──────── SOURCE RECORDS ────────

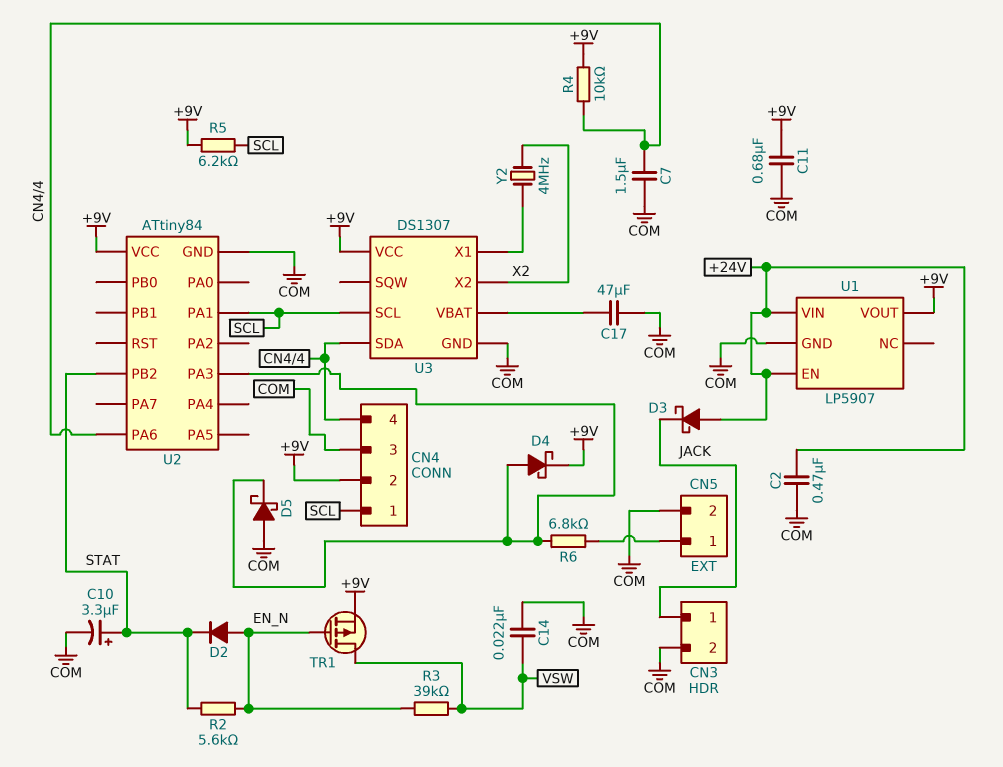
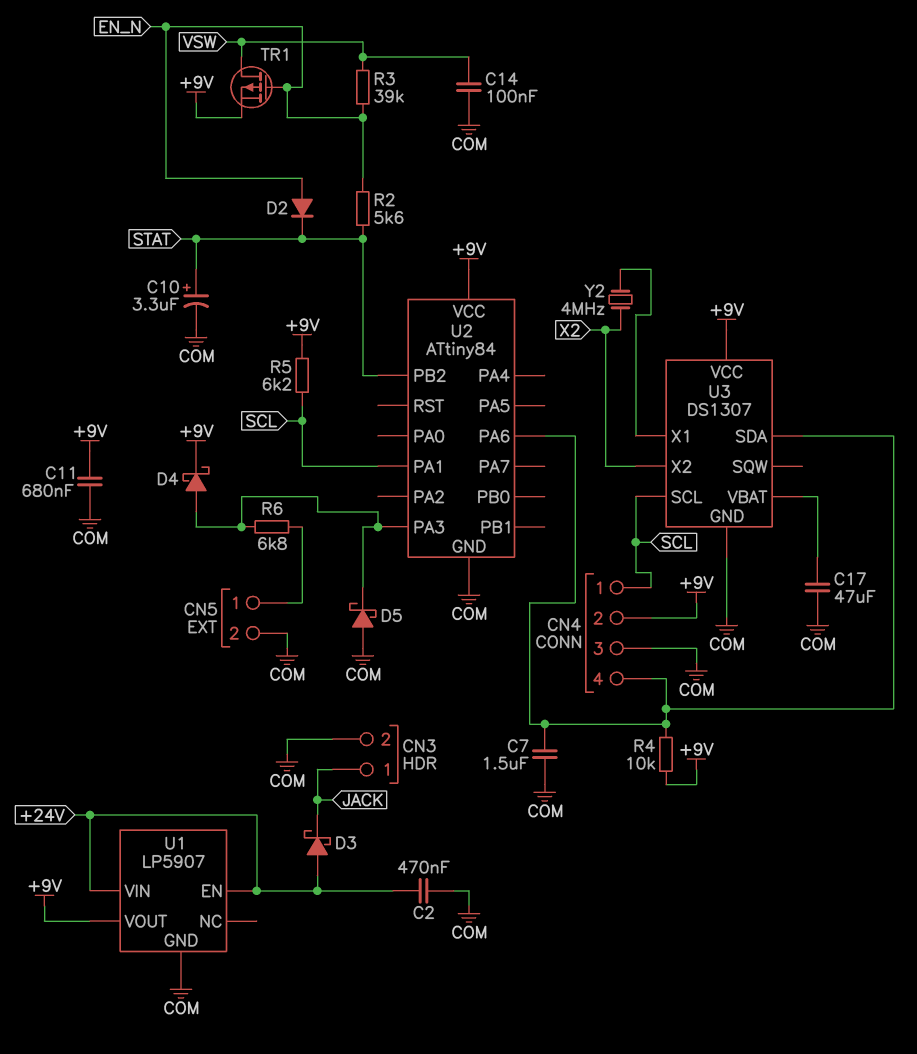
C14: 22nF (COM, VSW) -> 100nF (COM, VSW)

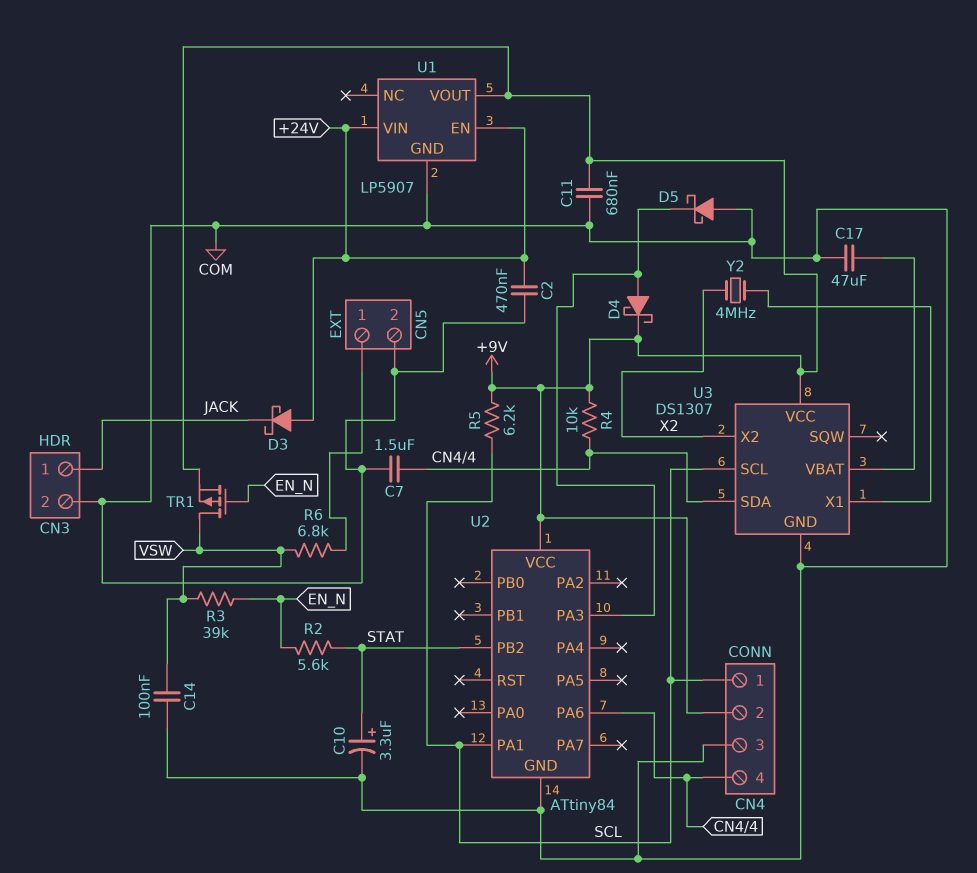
D2: diode (A EN_N, K STAT) -> none
R6: 6.8k (CN5/1, U2/PA3) -> 6.8k (CN5/1, VSW)

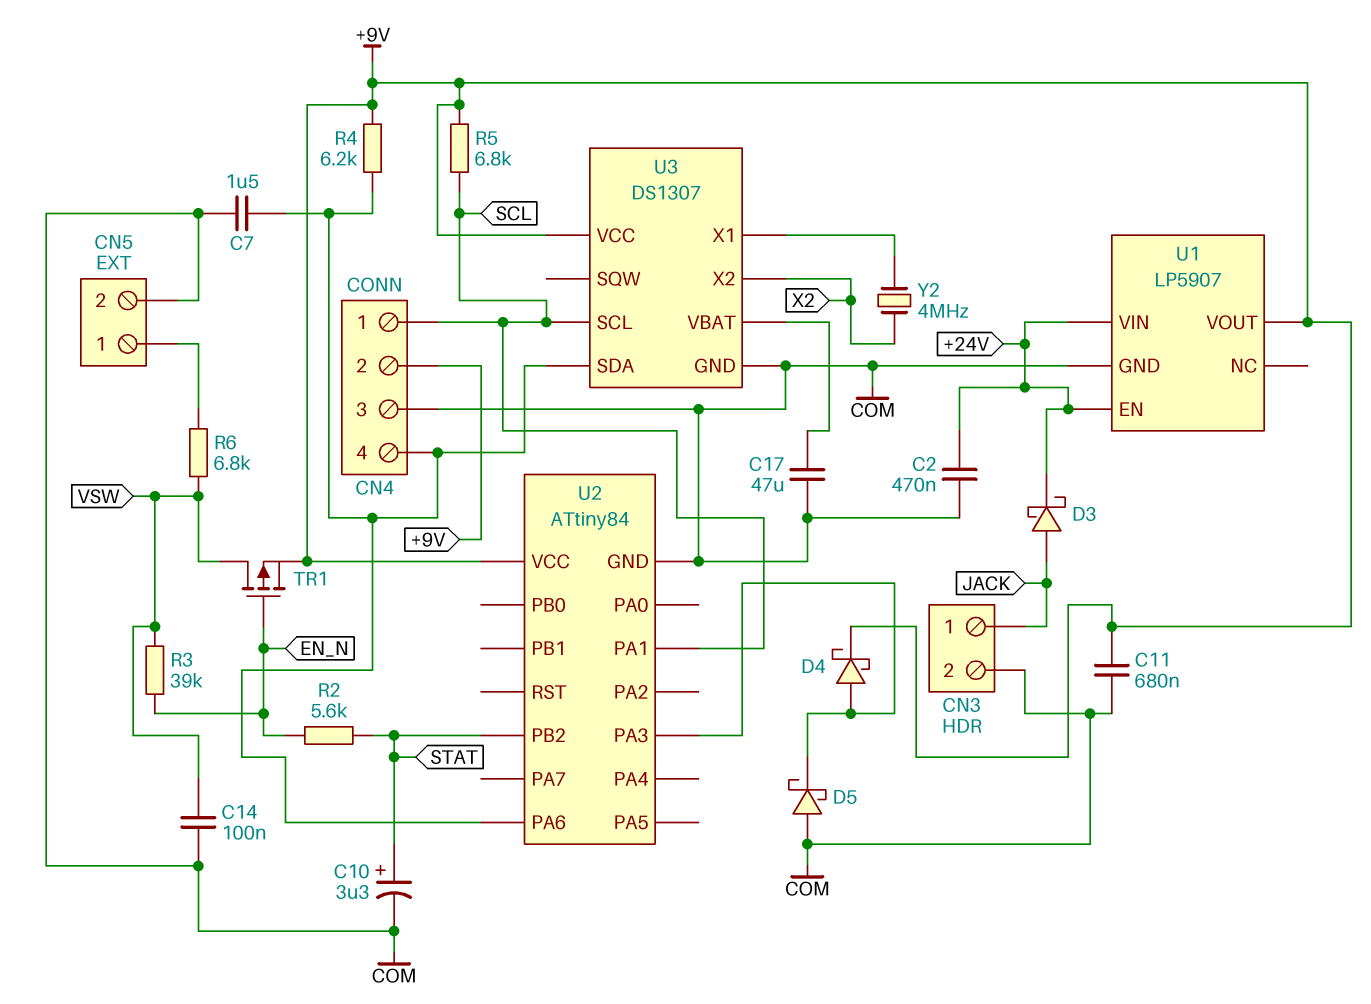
D3: schottky (A +24V, K JACK) -> schottky (A JACK, K +24V)
R4: 10k (+9V, CN4/4) -> 6.2k (+9V, CN4/4)
R5: 6.2k (+9V, SCL) -> 6.8k (+9V, SCL)

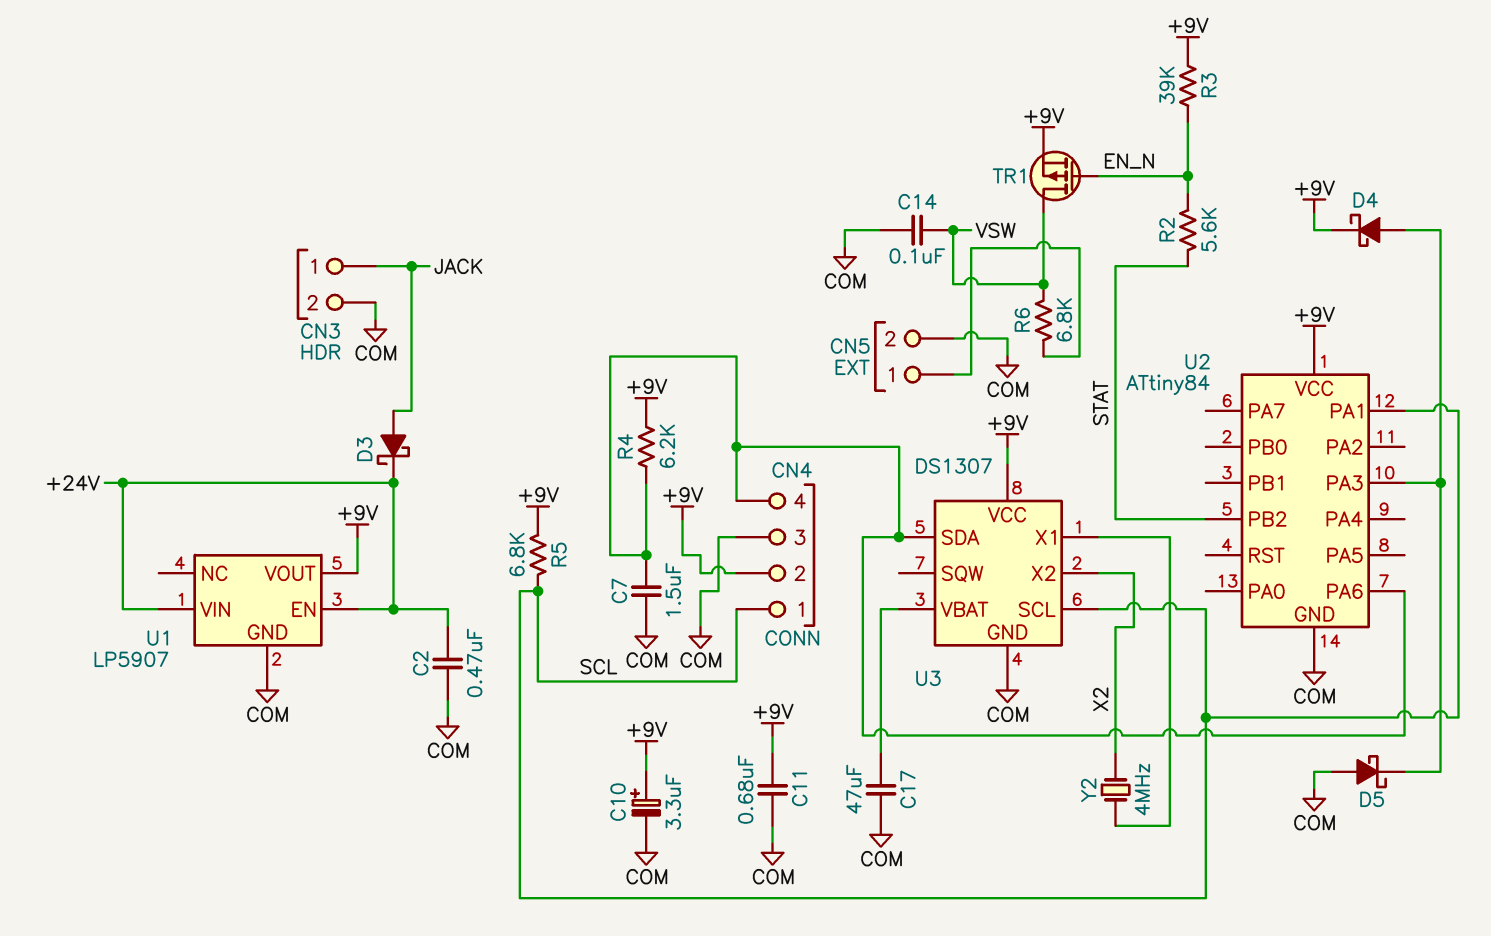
C10: 3.3uF (plus STAT, minus COM) -> 3.3uF (plus +9V, minus COM)
R3: 39k (EN_N, VSW) -> 39k (+9V, EN_N)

────────

• _GOAL OF THE EXERCISE_: Set down every entry exactly; omit the pictures.

• _EXPECTED OUTPUT_:
C14: 22nF (COM, VSW) -> 100nF (COM, VSW)

D2: diode (A EN_N, K STAT) -> none
R6: 6.8k (CN5/1, U2/PA3) -> 6.8k (CN5/1, VSW)

D3: schottky (A +24V, K JACK) -> schottky (A JACK, K +24V)
R4: 10k (+9V, CN4/4) -> 6.2k (+9V, CN4/4)
R5: 6.2k (+9V, SCL) -> 6.8k (+9V, SCL)

C10: 3.3uF (plus STAT, minus COM) -> 3.3uF (plus +9V, minus COM)
R3: 39k (EN_N, VSW) -> 39k (+9V, EN_N)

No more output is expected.